◆ **Excerpted data**
>>>

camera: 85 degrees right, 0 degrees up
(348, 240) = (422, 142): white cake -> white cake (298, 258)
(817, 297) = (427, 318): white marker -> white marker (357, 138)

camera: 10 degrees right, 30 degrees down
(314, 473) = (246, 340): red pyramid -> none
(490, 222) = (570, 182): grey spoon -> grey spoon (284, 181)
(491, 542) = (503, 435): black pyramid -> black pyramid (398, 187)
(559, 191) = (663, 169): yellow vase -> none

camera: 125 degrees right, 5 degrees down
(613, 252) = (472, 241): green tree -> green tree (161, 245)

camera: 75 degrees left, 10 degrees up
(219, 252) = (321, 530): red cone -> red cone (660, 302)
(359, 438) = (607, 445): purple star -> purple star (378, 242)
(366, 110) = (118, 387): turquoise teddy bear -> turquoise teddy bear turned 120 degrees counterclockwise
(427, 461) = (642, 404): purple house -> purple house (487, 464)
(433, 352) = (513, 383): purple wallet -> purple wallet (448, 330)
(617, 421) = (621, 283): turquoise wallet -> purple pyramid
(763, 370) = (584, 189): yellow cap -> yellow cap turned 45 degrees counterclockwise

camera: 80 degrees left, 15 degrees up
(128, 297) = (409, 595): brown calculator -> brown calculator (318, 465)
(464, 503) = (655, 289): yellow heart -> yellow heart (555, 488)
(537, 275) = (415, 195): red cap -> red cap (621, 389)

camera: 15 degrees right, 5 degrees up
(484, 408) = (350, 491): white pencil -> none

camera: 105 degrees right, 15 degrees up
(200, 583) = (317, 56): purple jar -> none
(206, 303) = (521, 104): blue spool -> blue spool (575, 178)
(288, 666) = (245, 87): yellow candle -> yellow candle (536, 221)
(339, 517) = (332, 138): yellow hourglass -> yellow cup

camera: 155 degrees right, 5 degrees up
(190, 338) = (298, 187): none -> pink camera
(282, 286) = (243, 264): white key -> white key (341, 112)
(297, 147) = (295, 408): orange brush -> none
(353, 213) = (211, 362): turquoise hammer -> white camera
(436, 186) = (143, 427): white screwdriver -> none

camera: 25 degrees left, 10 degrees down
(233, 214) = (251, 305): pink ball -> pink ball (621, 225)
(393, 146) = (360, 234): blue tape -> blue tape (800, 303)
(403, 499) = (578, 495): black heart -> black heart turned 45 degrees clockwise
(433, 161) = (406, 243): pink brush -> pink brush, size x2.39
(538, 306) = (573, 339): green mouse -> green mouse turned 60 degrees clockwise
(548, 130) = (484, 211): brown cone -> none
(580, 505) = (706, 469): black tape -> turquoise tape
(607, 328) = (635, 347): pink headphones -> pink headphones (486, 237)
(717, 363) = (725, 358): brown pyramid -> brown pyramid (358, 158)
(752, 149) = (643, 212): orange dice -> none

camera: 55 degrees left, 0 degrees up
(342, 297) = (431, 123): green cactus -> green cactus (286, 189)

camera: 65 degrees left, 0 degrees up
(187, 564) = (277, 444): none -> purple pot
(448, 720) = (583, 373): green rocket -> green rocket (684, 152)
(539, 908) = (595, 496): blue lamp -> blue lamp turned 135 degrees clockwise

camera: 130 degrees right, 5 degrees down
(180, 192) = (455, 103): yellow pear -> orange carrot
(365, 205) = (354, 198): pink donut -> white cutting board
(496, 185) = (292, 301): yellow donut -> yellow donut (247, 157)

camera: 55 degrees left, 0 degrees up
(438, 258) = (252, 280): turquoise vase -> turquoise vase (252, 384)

<<<

◆ **Problem description**
What is needed is an exact copy of the lines from the one containing "(752, 149) = (643, 212): orange dice -> none" through the last line of the records above, both included.

◆ **Reply to the exercise**
(752, 149) = (643, 212): orange dice -> none

camera: 55 degrees left, 0 degrees up
(342, 297) = (431, 123): green cactus -> green cactus (286, 189)

camera: 65 degrees left, 0 degrees up
(187, 564) = (277, 444): none -> purple pot
(448, 720) = (583, 373): green rocket -> green rocket (684, 152)
(539, 908) = (595, 496): blue lamp -> blue lamp turned 135 degrees clockwise

camera: 130 degrees right, 5 degrees down
(180, 192) = (455, 103): yellow pear -> orange carrot
(365, 205) = (354, 198): pink donut -> white cutting board
(496, 185) = (292, 301): yellow donut -> yellow donut (247, 157)

camera: 55 degrees left, 0 degrees up
(438, 258) = (252, 280): turquoise vase -> turquoise vase (252, 384)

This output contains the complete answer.